## Short task
Reproduce verbatim the lines of the listing below, starting with the line containing "cyan rectangle: rotated 12 degrees clockwise" and going on through the line containing "cyan semicircle: moved 3 px down", both ends included. Leave the pictures out of the output.

## Data for this task
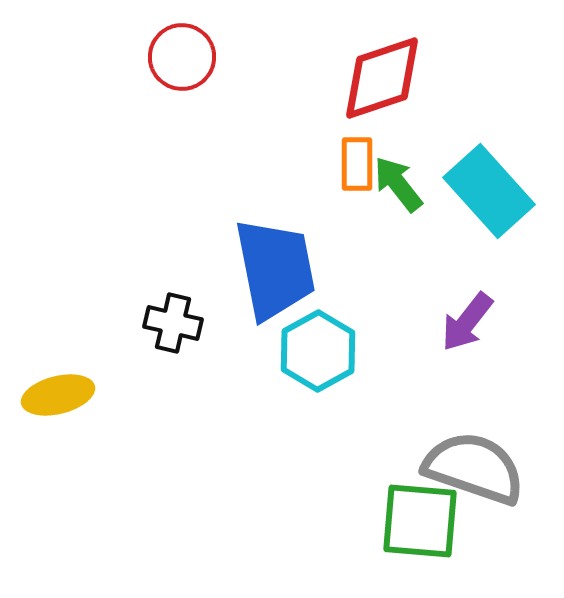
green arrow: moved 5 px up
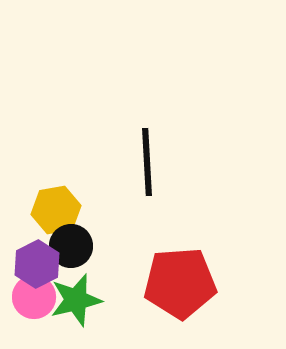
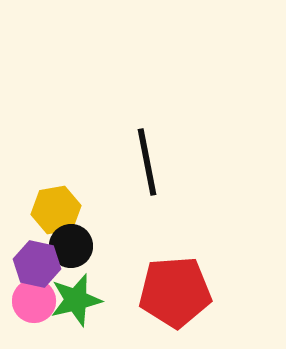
black line: rotated 8 degrees counterclockwise
purple hexagon: rotated 21 degrees counterclockwise
red pentagon: moved 5 px left, 9 px down
pink circle: moved 4 px down
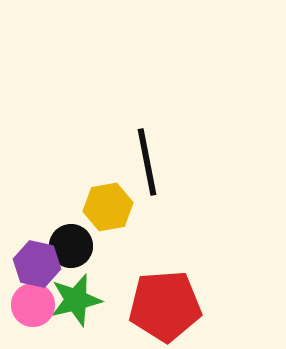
yellow hexagon: moved 52 px right, 3 px up
red pentagon: moved 10 px left, 14 px down
pink circle: moved 1 px left, 4 px down
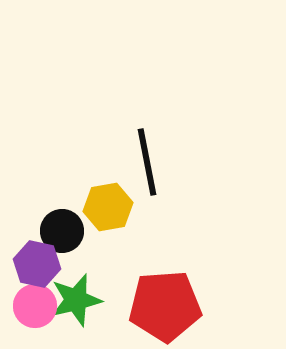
black circle: moved 9 px left, 15 px up
pink circle: moved 2 px right, 1 px down
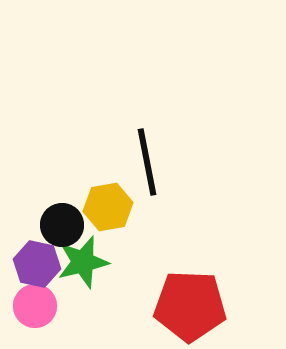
black circle: moved 6 px up
green star: moved 7 px right, 38 px up
red pentagon: moved 25 px right; rotated 6 degrees clockwise
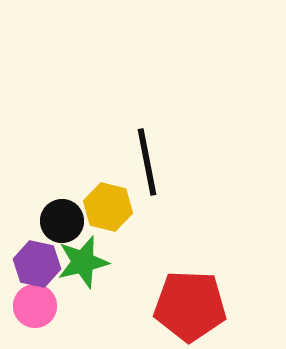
yellow hexagon: rotated 24 degrees clockwise
black circle: moved 4 px up
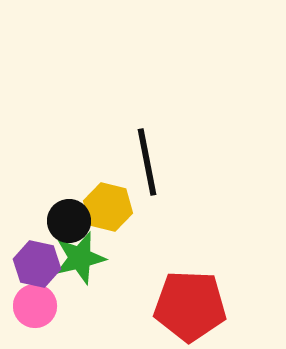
black circle: moved 7 px right
green star: moved 3 px left, 4 px up
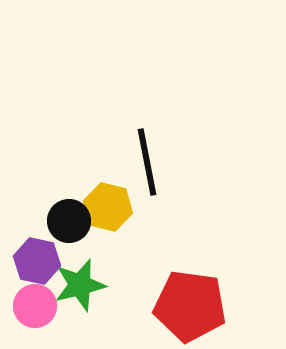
green star: moved 27 px down
purple hexagon: moved 3 px up
red pentagon: rotated 6 degrees clockwise
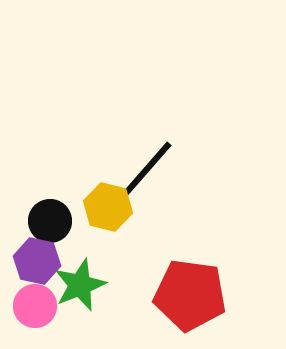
black line: moved 7 px down; rotated 52 degrees clockwise
black circle: moved 19 px left
green star: rotated 8 degrees counterclockwise
red pentagon: moved 11 px up
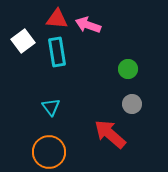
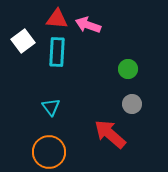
cyan rectangle: rotated 12 degrees clockwise
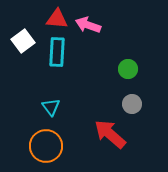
orange circle: moved 3 px left, 6 px up
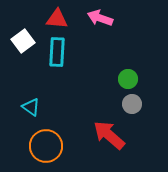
pink arrow: moved 12 px right, 7 px up
green circle: moved 10 px down
cyan triangle: moved 20 px left; rotated 18 degrees counterclockwise
red arrow: moved 1 px left, 1 px down
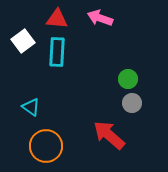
gray circle: moved 1 px up
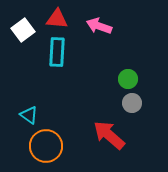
pink arrow: moved 1 px left, 8 px down
white square: moved 11 px up
cyan triangle: moved 2 px left, 8 px down
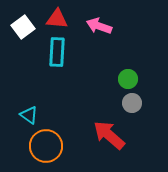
white square: moved 3 px up
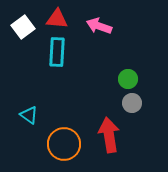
red arrow: rotated 40 degrees clockwise
orange circle: moved 18 px right, 2 px up
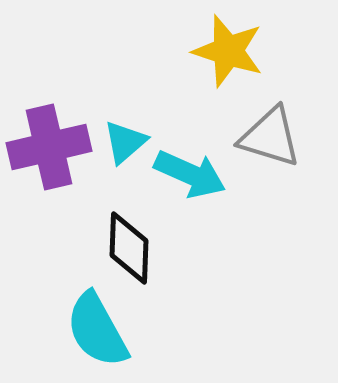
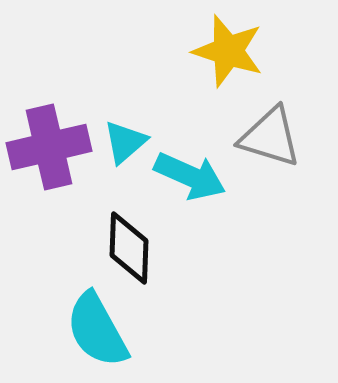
cyan arrow: moved 2 px down
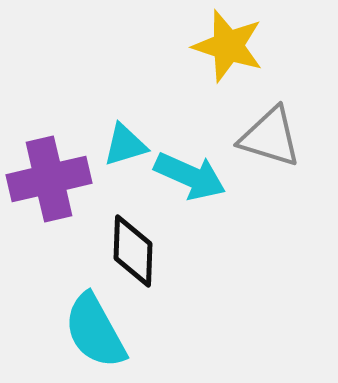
yellow star: moved 5 px up
cyan triangle: moved 3 px down; rotated 24 degrees clockwise
purple cross: moved 32 px down
black diamond: moved 4 px right, 3 px down
cyan semicircle: moved 2 px left, 1 px down
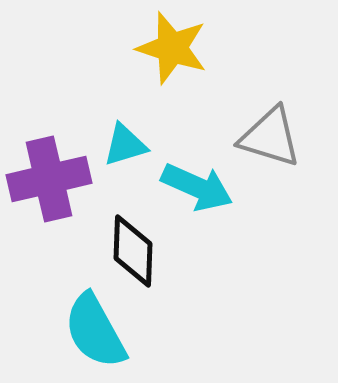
yellow star: moved 56 px left, 2 px down
cyan arrow: moved 7 px right, 11 px down
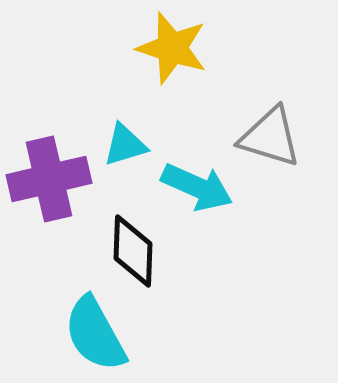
cyan semicircle: moved 3 px down
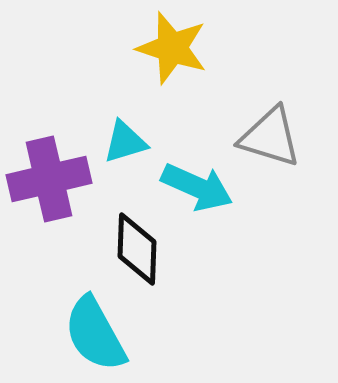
cyan triangle: moved 3 px up
black diamond: moved 4 px right, 2 px up
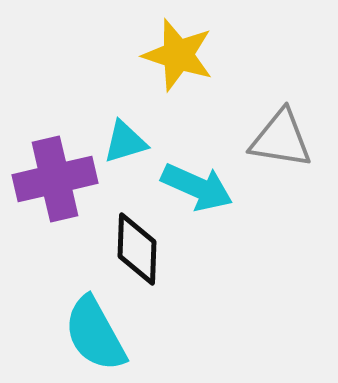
yellow star: moved 6 px right, 7 px down
gray triangle: moved 11 px right, 2 px down; rotated 8 degrees counterclockwise
purple cross: moved 6 px right
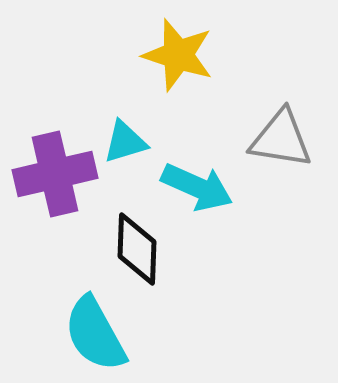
purple cross: moved 5 px up
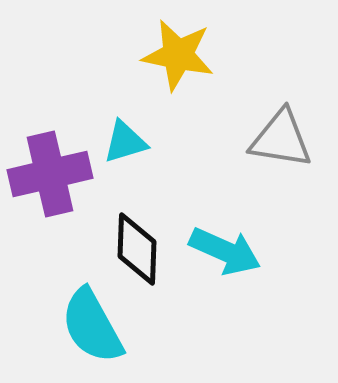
yellow star: rotated 6 degrees counterclockwise
purple cross: moved 5 px left
cyan arrow: moved 28 px right, 64 px down
cyan semicircle: moved 3 px left, 8 px up
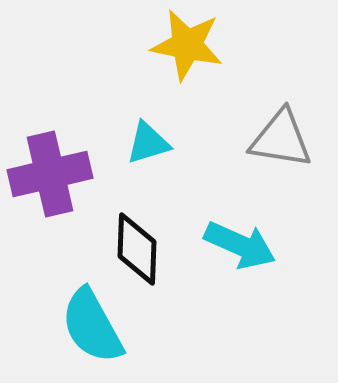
yellow star: moved 9 px right, 10 px up
cyan triangle: moved 23 px right, 1 px down
cyan arrow: moved 15 px right, 6 px up
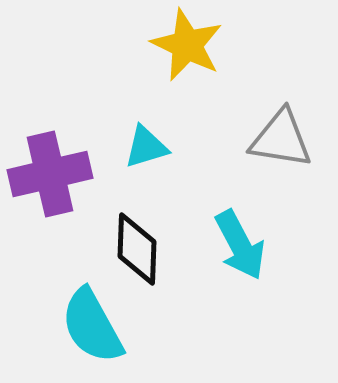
yellow star: rotated 14 degrees clockwise
cyan triangle: moved 2 px left, 4 px down
cyan arrow: rotated 38 degrees clockwise
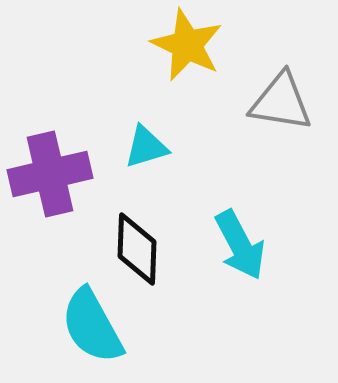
gray triangle: moved 37 px up
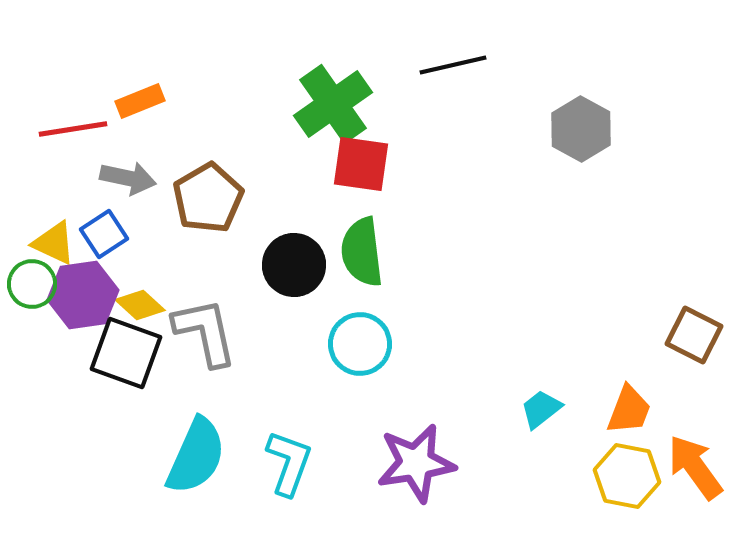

## The reply
cyan rectangle: rotated 12 degrees clockwise
orange circle: moved 3 px left, 6 px up
pink arrow: moved 12 px right, 7 px up
green circle: moved 10 px down
cyan triangle: moved 20 px left; rotated 18 degrees counterclockwise
red arrow: moved 1 px left, 1 px down
gray circle: moved 1 px up
pink arrow: moved 1 px left, 8 px down
white square: moved 11 px up
cyan triangle: moved 2 px left, 8 px down
white square: moved 3 px up
red arrow: rotated 40 degrees clockwise
orange circle: moved 18 px right, 2 px up
cyan arrow: moved 2 px down
yellow star: moved 5 px up
cyan triangle: moved 3 px down; rotated 24 degrees clockwise
purple cross: moved 32 px down
black diamond: moved 4 px right, 3 px down
cyan semicircle: moved 2 px left, 1 px down
yellow star: moved 56 px left, 2 px down
cyan arrow: moved 7 px right, 11 px down
cyan semicircle: moved 3 px down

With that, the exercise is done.